Task prompt » Read through the records below and copy each line that uses the word "minus".
◇ ◇ ◇ ◇
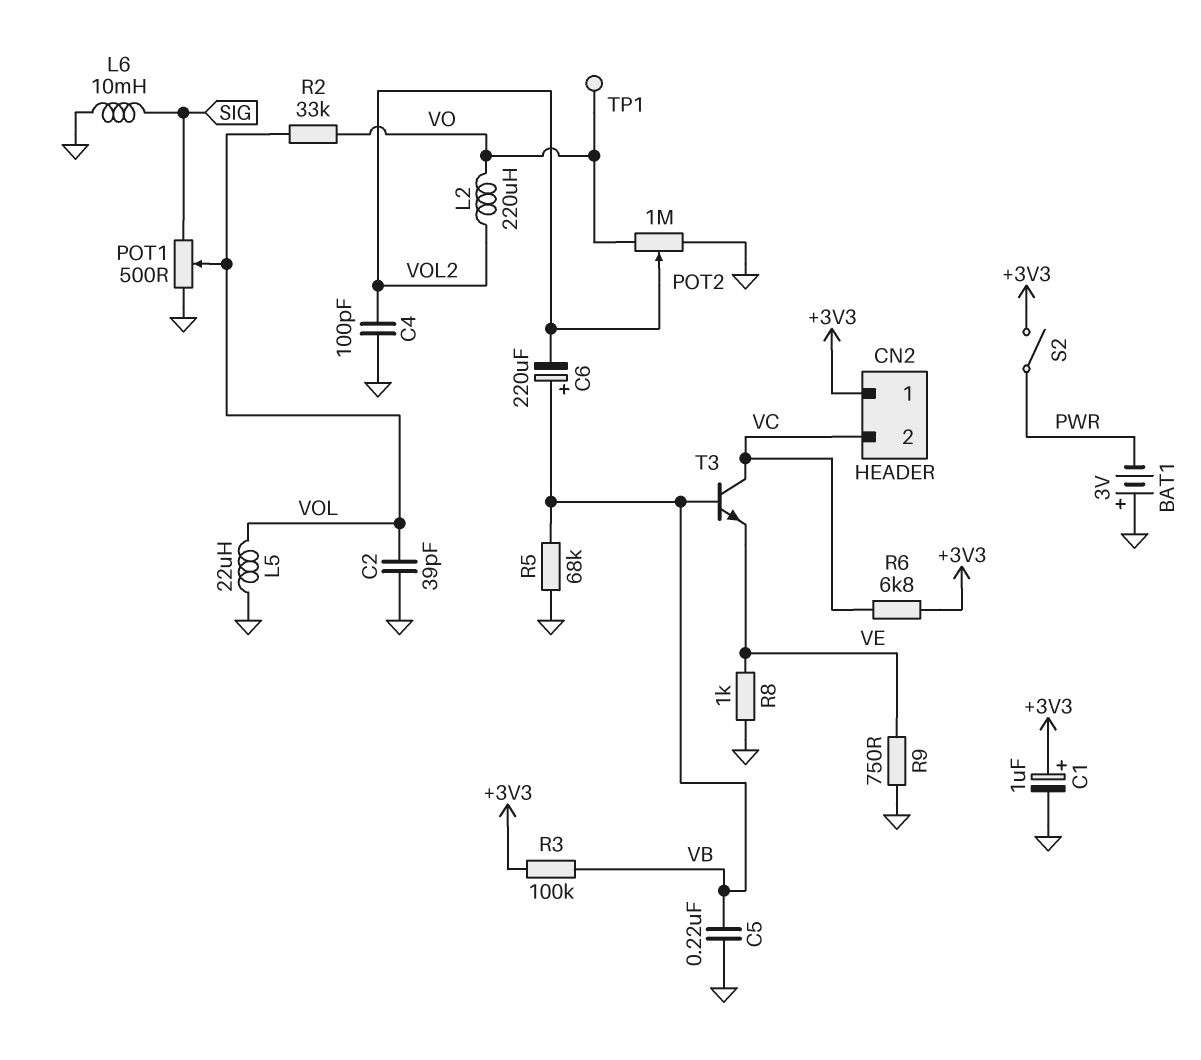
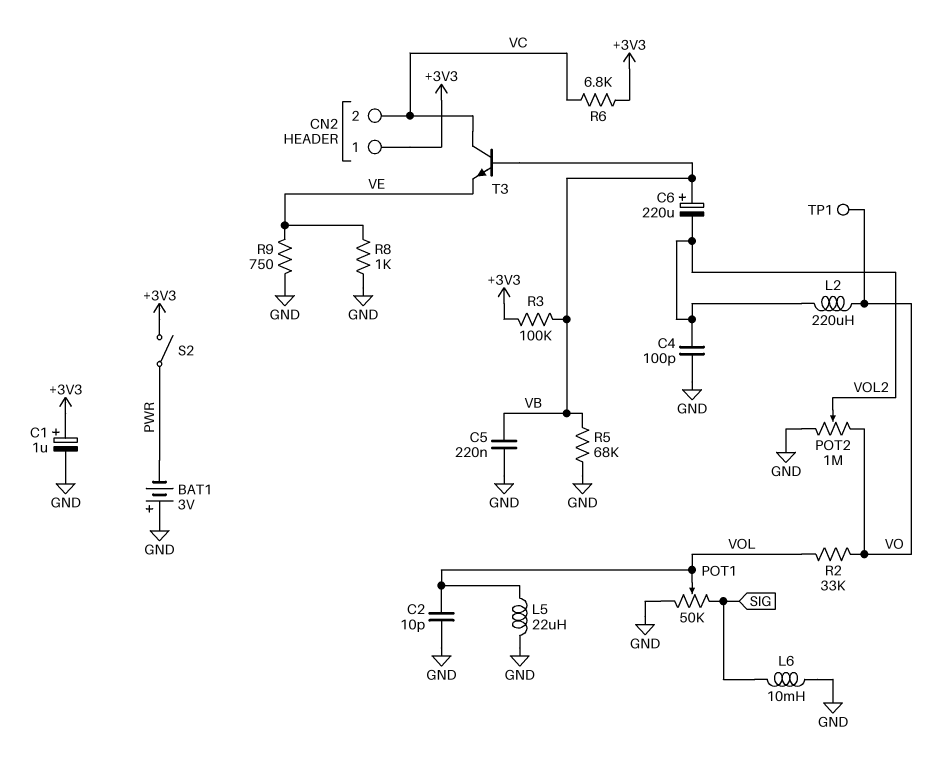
C2: 39pF (GND, VOL) -> 10pF (GND, VOL)
POT1: 500 (GND, SIG, wiper VOL) -> 50k (GND, SIG, wiper VOL)

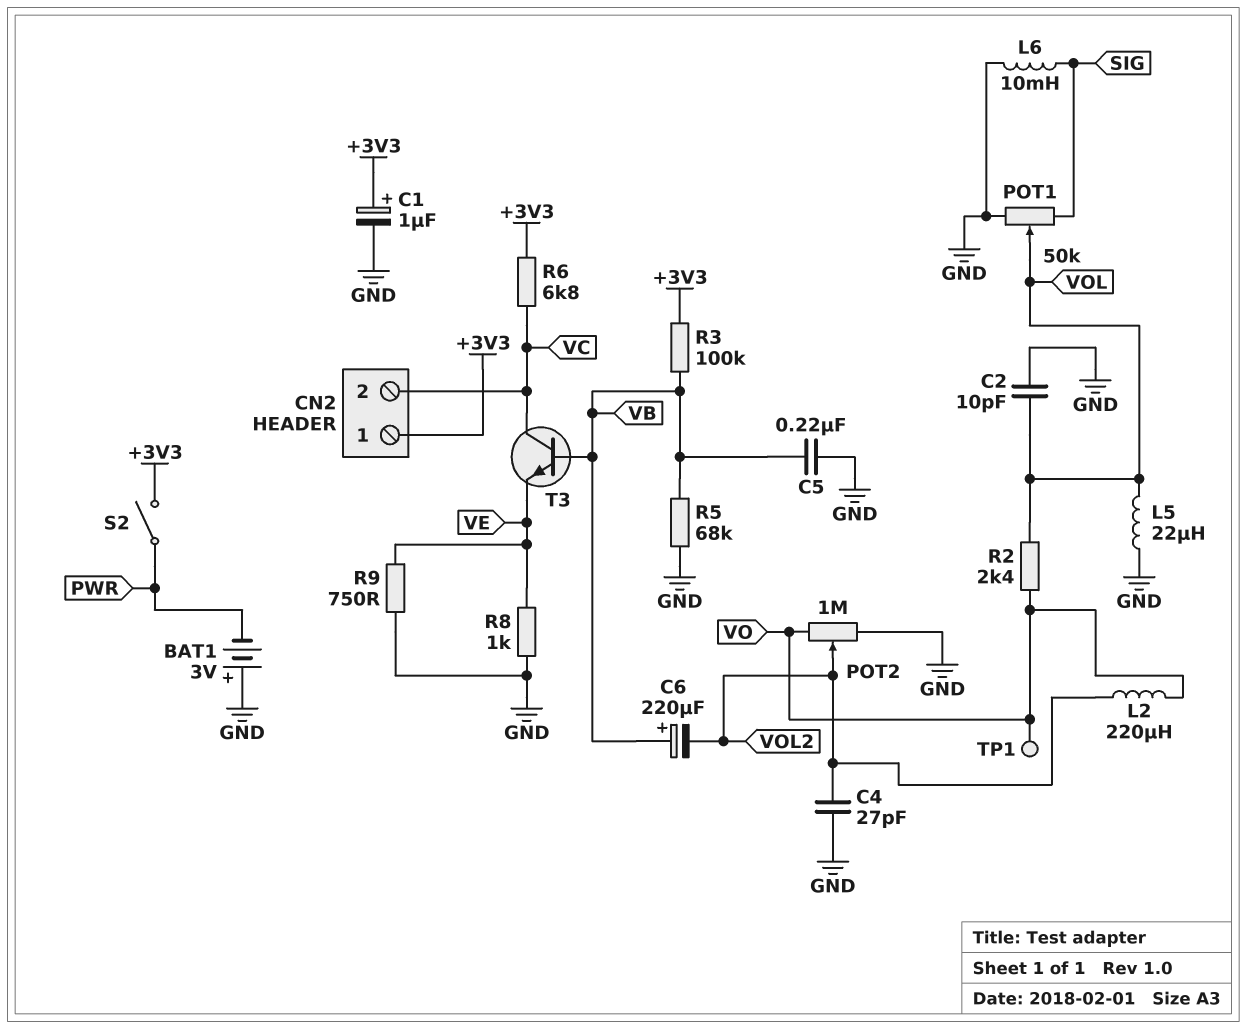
C4: 100pF (GND, VOL2) -> 27pF (GND, VOL2)
R2: 33k (VO, VOL) -> 2.4k (VO, VOL)

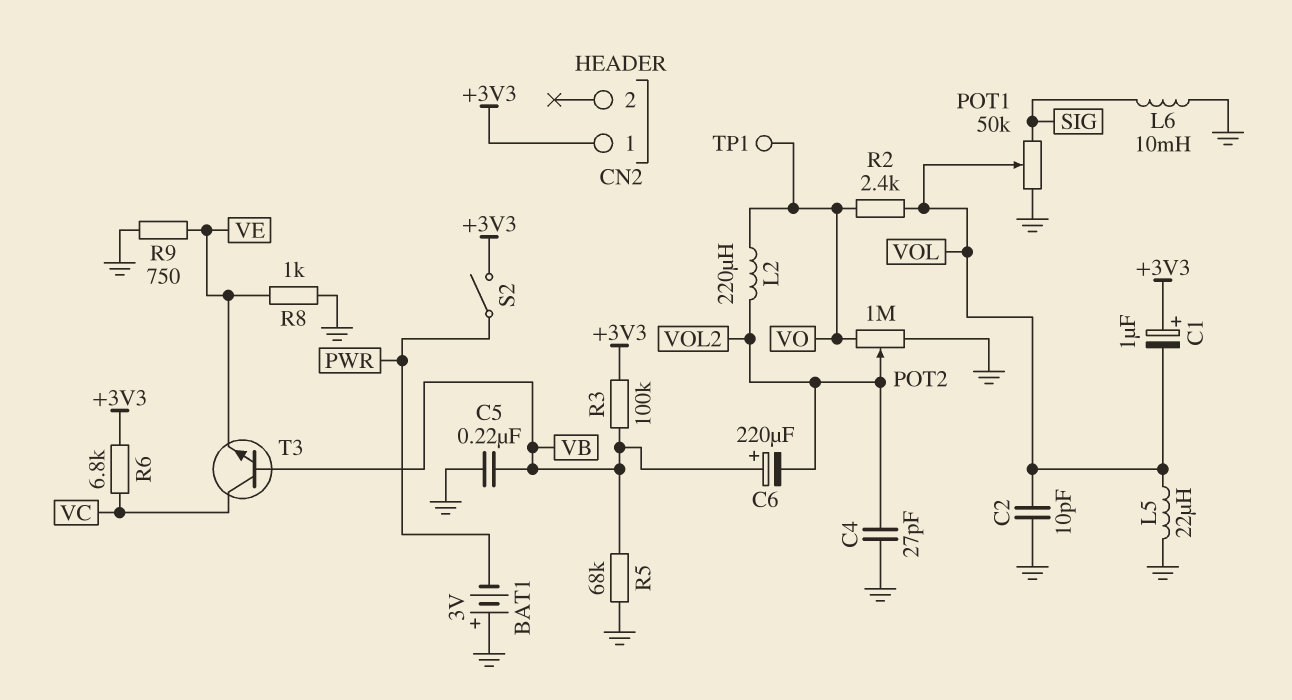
C1: 1uF (plus +3V3, minus GND) -> 1uF (plus +3V3, minus VOL)
CN2 pin 2: VC -> none

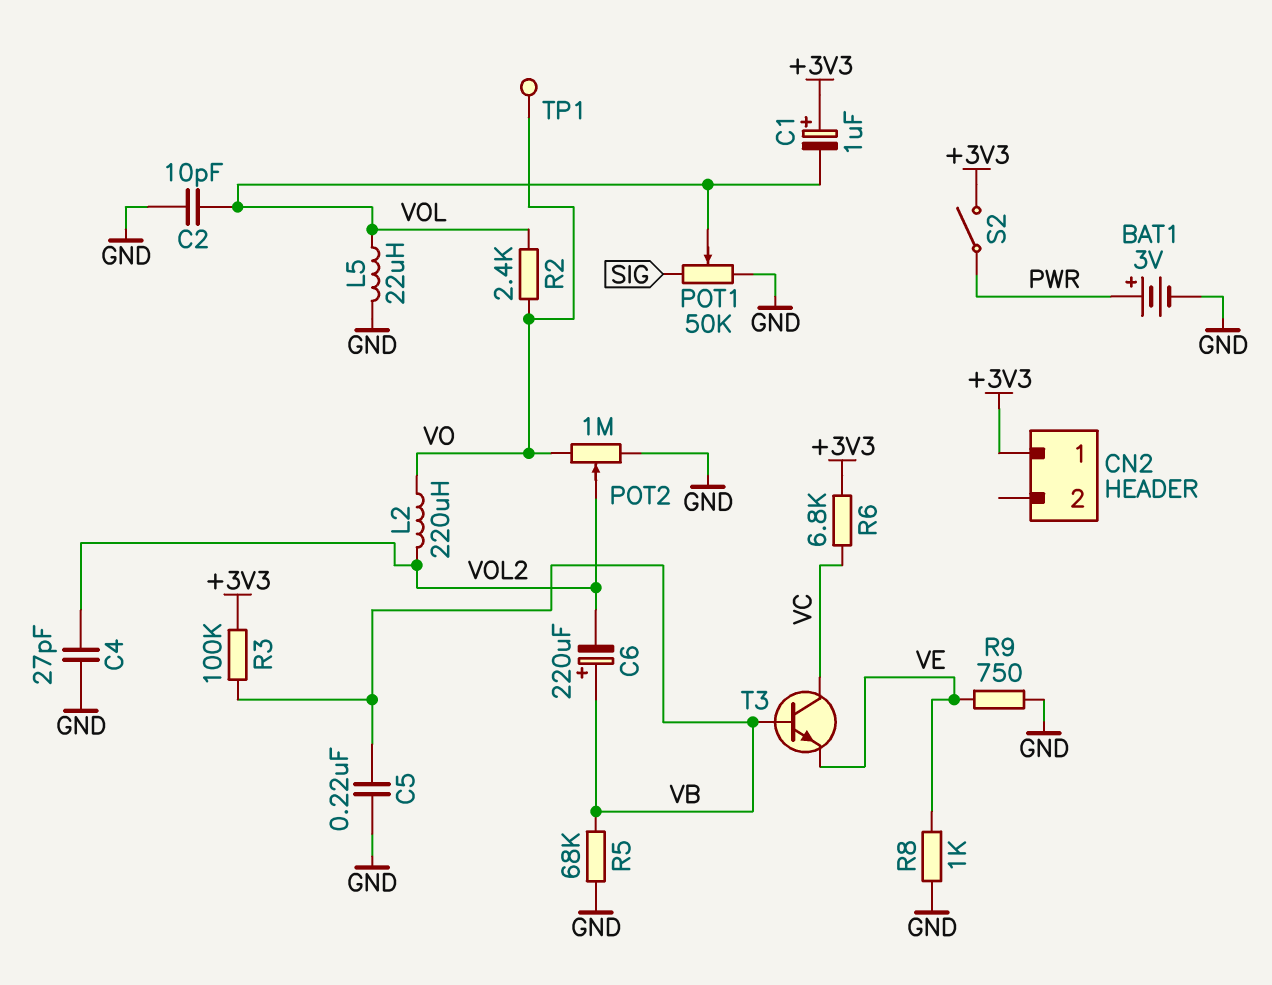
BAT1: 3V (plus GND, minus PWR) -> 3V (plus PWR, minus GND)
L6: 10mH (GND, SIG) -> none

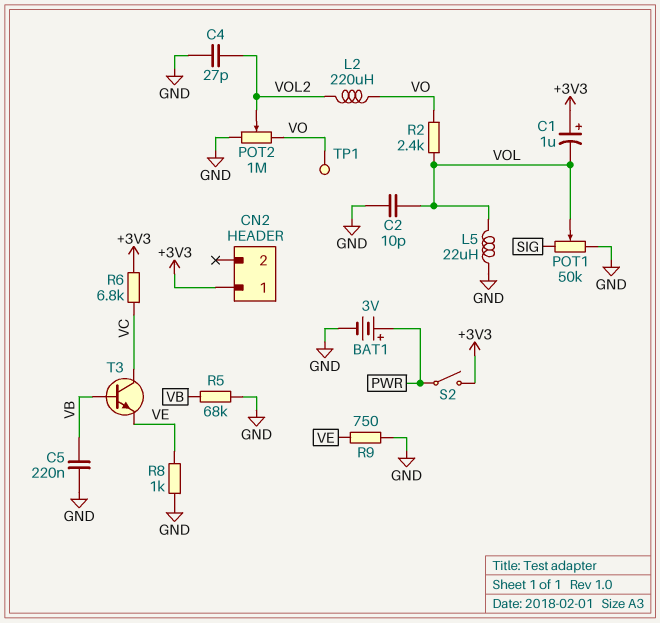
C6: 220uF (plus VB, minus VOL2) -> none
R3: 100k (+3V3, VB) -> none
◇ ◇ ◇ ◇
Solution »
C1: 1uF (plus +3V3, minus GND) -> 1uF (plus +3V3, minus VOL)
BAT1: 3V (plus GND, minus PWR) -> 3V (plus PWR, minus GND)
C6: 220uF (plus VB, minus VOL2) -> none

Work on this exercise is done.